• **Task requirements**
Pictures are to be dropped from the copy. Retype the listing exactly.

• **Entries supplied**

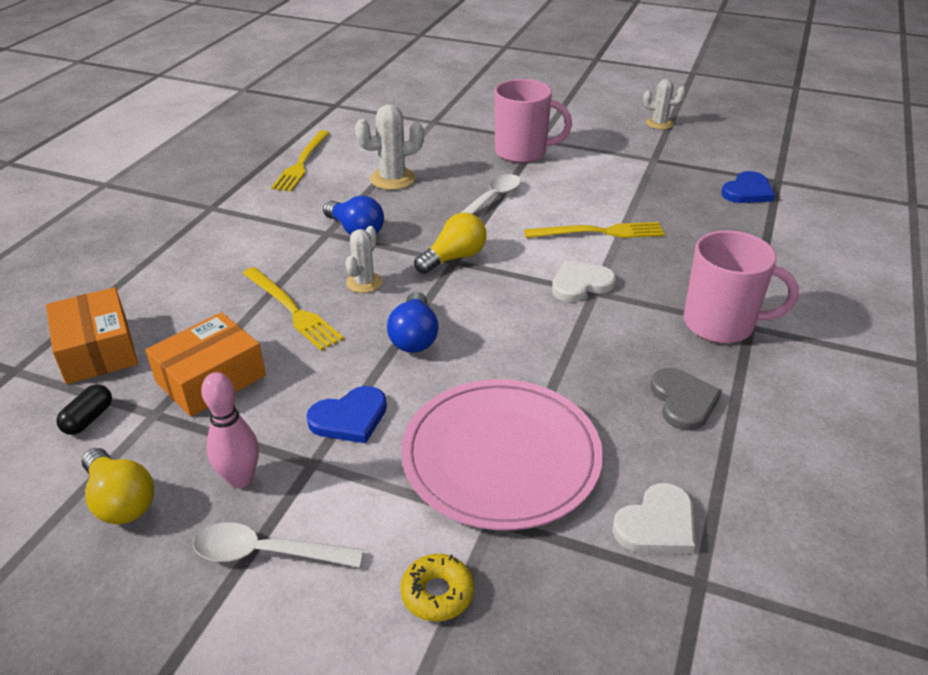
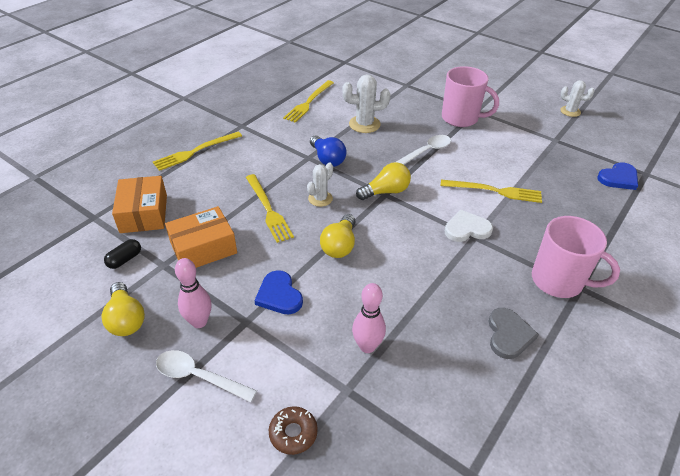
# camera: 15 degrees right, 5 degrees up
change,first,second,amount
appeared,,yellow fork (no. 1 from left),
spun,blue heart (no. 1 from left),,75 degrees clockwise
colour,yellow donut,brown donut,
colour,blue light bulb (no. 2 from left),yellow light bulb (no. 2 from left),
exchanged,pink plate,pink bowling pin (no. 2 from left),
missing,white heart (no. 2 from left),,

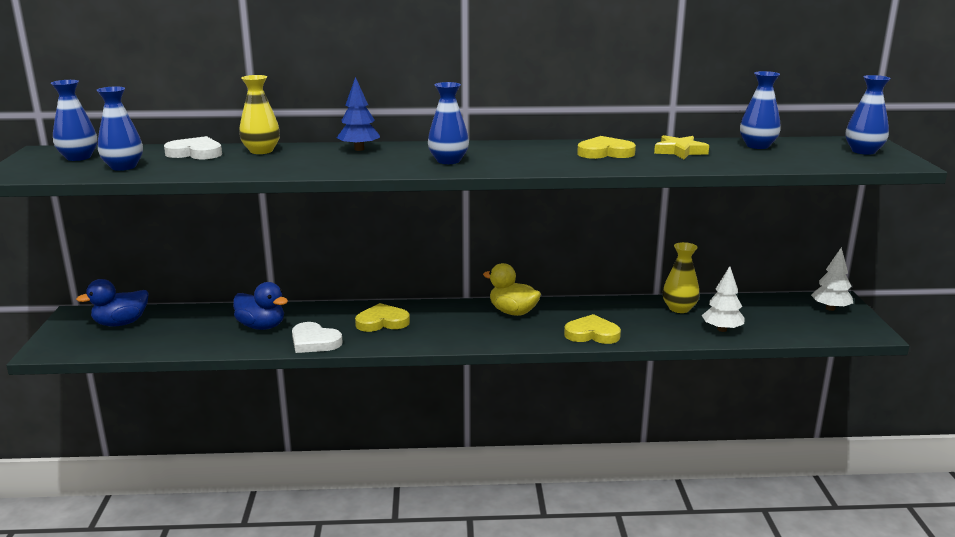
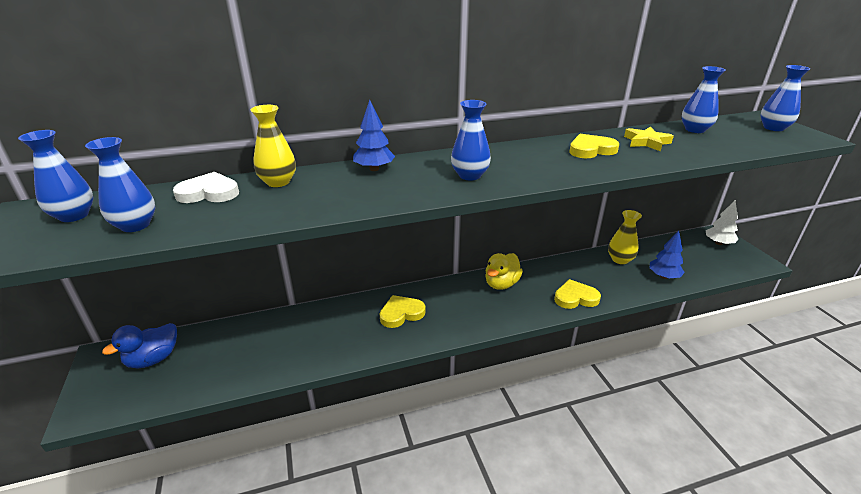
# camera: 15 degrees left, 10 degrees up
change,first,second,amount
spun,yellow duck,,75 degrees counterclockwise
colour,white tree (no. 1 from left),blue tree (no. 2 from left),
missing,blue duck (no. 2 from left),,
missing,white heart (no. 2 from left),,

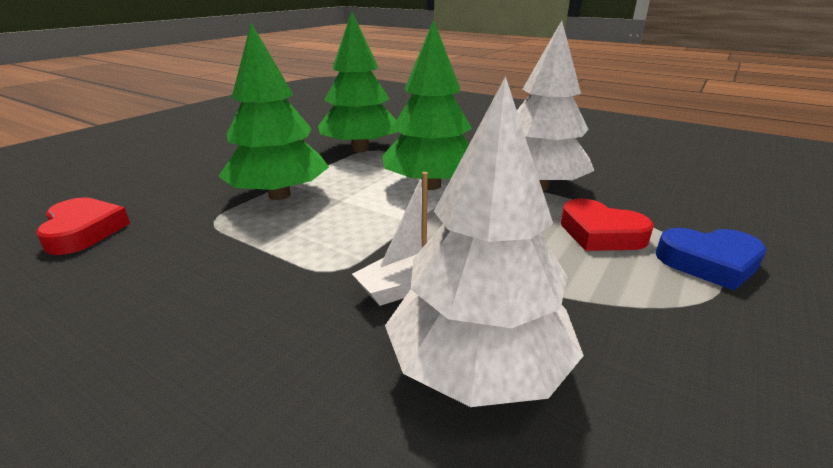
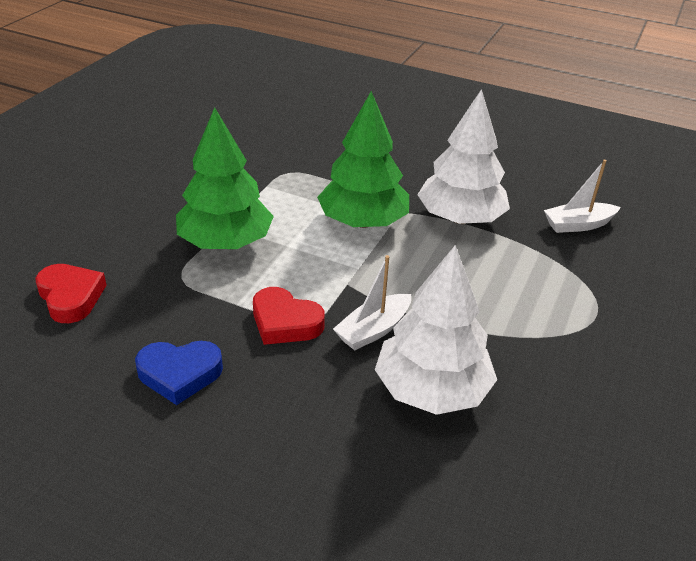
# camera: 10 degrees left, 10 degrees up
change,first,second,amount
relocated,blue heart,,
relocated,red heart (no. 2 from left),,
appeared,,white boat (no. 2 from left),
missing,green tree (no. 2 from left),,

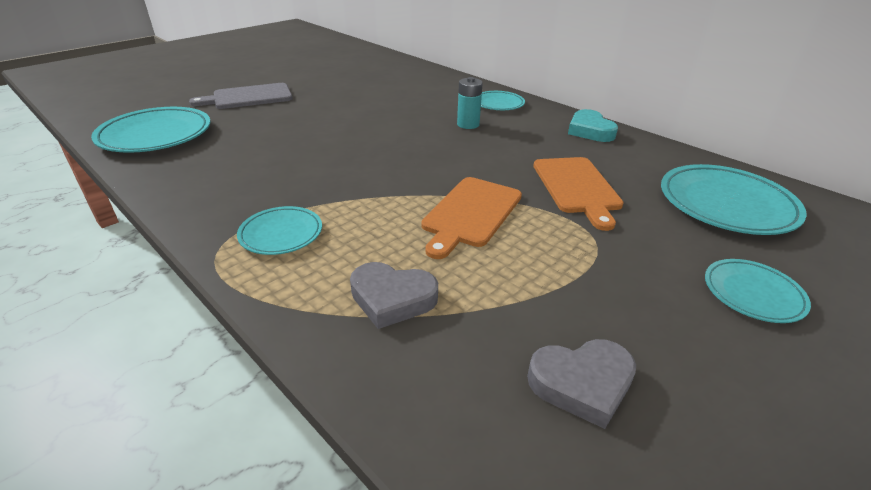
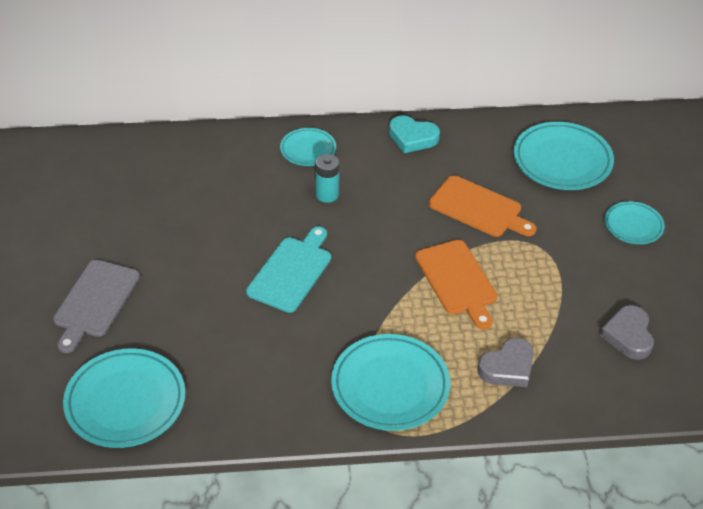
# camera: 50 degrees left, 10 degrees up
change,first,second,amount
appeared,,turquoise cutting board,
size,turquoise plate (no. 2 from left in the first image),turquoise plate (no. 3 from left),x1.76
spun,grey heart (no. 2 from left),,150 degrees clockwise

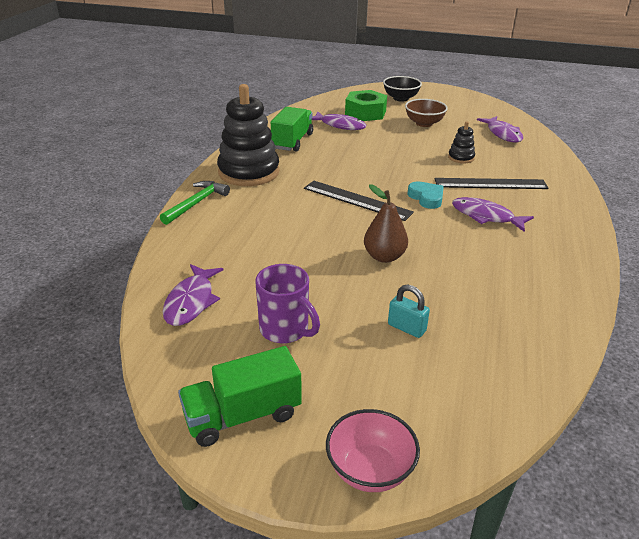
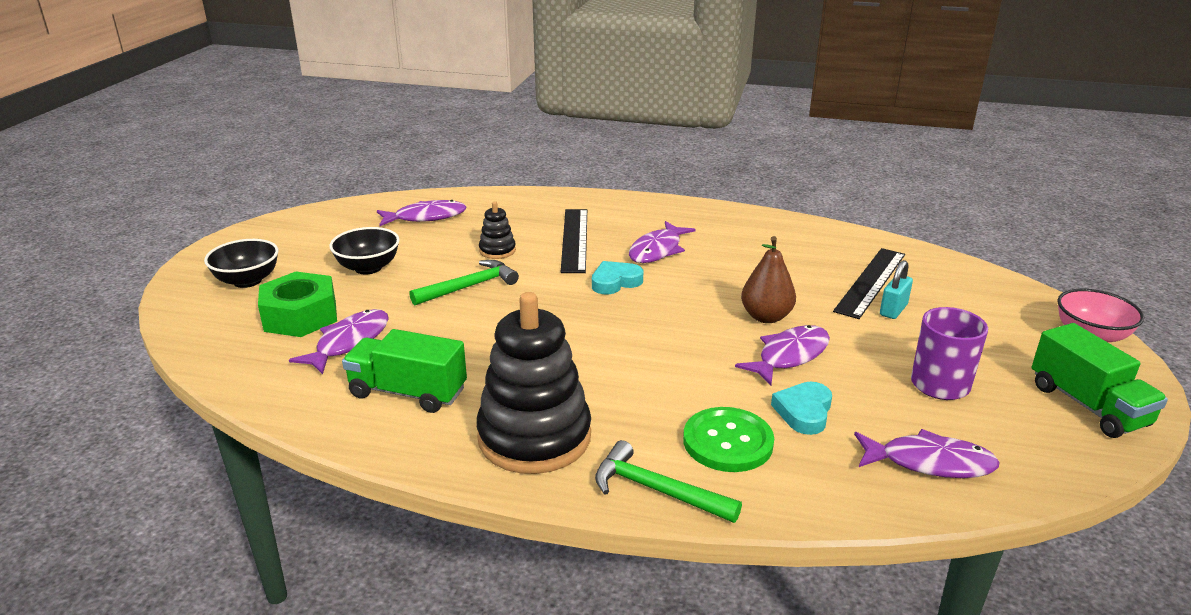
# camera: 90 degrees left, 5 degrees down
change,first,second,amount
colour,brown bowl,black bowl (no. 2 from left),
appeared,,green hammer (no. 1 from left),
appeared,,green button,
appeared,,purple fish (no. 4 from left),
appeared,,turquoise heart (no. 2 from left),
relocated,black ruler (no. 1 from left in the first image),black ruler (no. 2 from left),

• **Solution below**
# camera: 15 degrees right, 5 degrees up
change,first,second,amount
appeared,,yellow fork (no. 1 from left),
spun,blue heart (no. 1 from left),,75 degrees clockwise
colour,yellow donut,brown donut,
colour,blue light bulb (no. 2 from left),yellow light bulb (no. 2 from left),
exchanged,pink plate,pink bowling pin (no. 2 from left),
missing,white heart (no. 2 from left),,

# camera: 15 degrees left, 10 degrees up
change,first,second,amount
spun,yellow duck,,75 degrees counterclockwise
colour,white tree (no. 1 from left),blue tree (no. 2 from left),
missing,blue duck (no. 2 from left),,
missing,white heart (no. 2 from left),,

# camera: 10 degrees left, 10 degrees up
change,first,second,amount
relocated,blue heart,,
relocated,red heart (no. 2 from left),,
appeared,,white boat (no. 2 from left),
missing,green tree (no. 2 from left),,

# camera: 50 degrees left, 10 degrees up
change,first,second,amount
appeared,,turquoise cutting board,
size,turquoise plate (no. 2 from left in the first image),turquoise plate (no. 3 from left),x1.76
spun,grey heart (no. 2 from left),,150 degrees clockwise

# camera: 90 degrees left, 5 degrees down
change,first,second,amount
colour,brown bowl,black bowl (no. 2 from left),
appeared,,green hammer (no. 1 from left),
appeared,,green button,
appeared,,purple fish (no. 4 from left),
appeared,,turquoise heart (no. 2 from left),
relocated,black ruler (no. 1 from left in the first image),black ruler (no. 2 from left),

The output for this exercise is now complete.